Your objective -
Return all lines from the listing below that include the word "black".

Information -
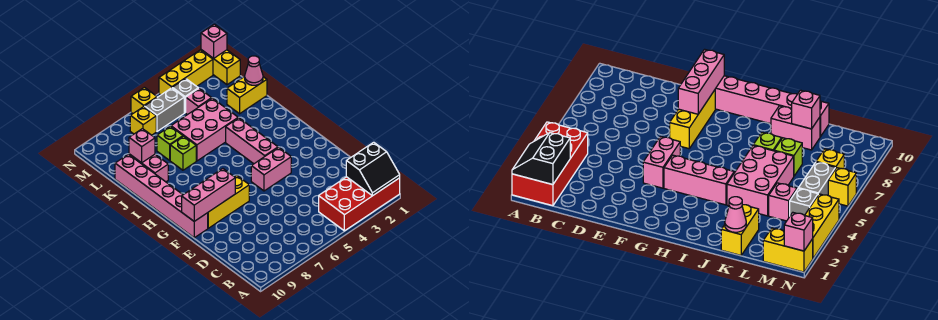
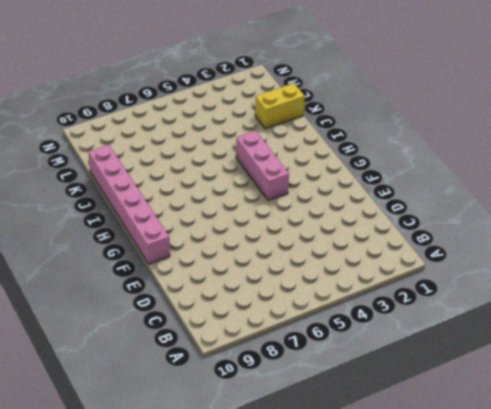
none -> red brick A1:B4 level 1
none -> pink brick F4:F5 level 1
none -> yellow brick F7:F9 level 1

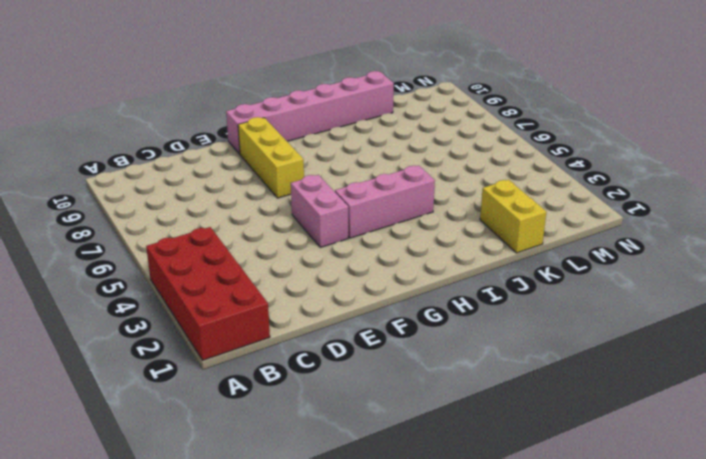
none -> pink brick J4:K6 level 1
none -> lime brick J7 level 1
none -> pink brick J9:K9 level 1

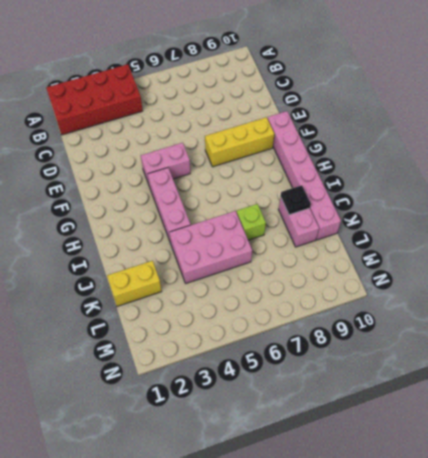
black plate J9 level 2 -> none
none -> lime brick K7 level 1
none -> pink brick L4 level 1
none -> yellow brick M1:N1 level 1

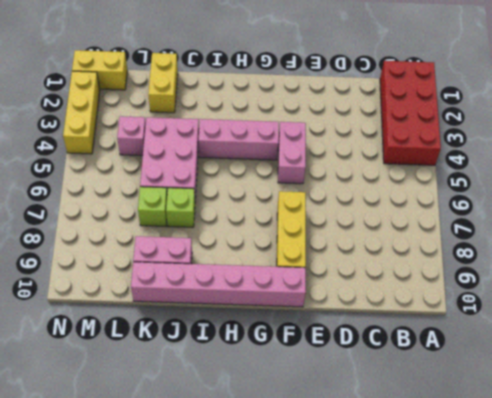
none -> grey brick M4 level 1
none -> grey brick M5:M6 level 1
none -> yellow brick M7 level 1

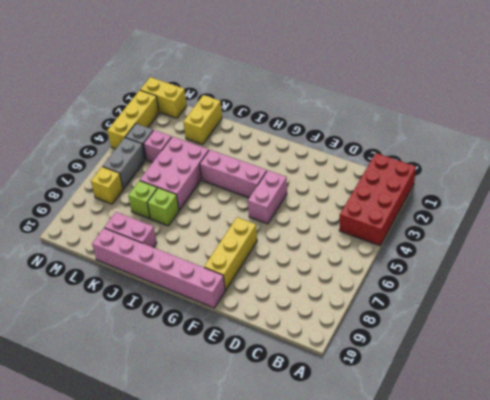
none -> yellow brick N6 level 1
none -> black slope A1:B2 level 2 top B
none -> pink brick F8:F10 level 2

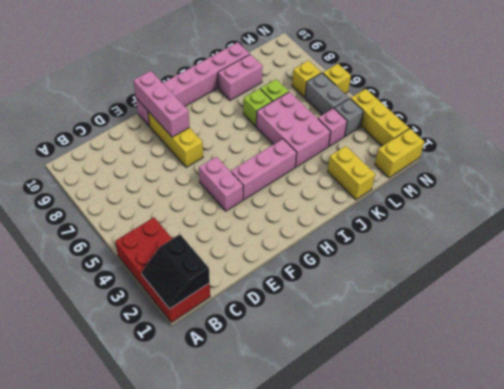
none -> pink cone K1 level 2
none -> pink brick K9 level 2
none -> pink brick N1 level 2

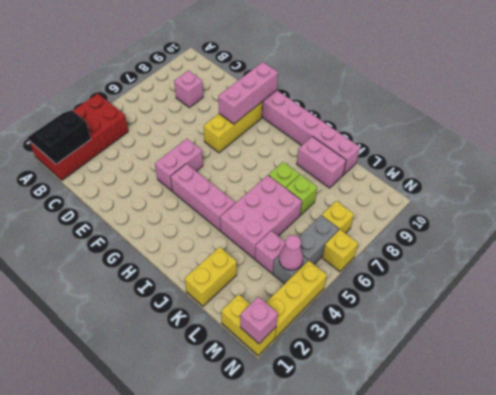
pink brick C8 level 1 -> pink brick K9 level 2
pink cone M4 level 2 -> pink cone K1 level 2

Written answer -
black plate J9 level 2 -> none
none -> black slope A1:B2 level 2 top B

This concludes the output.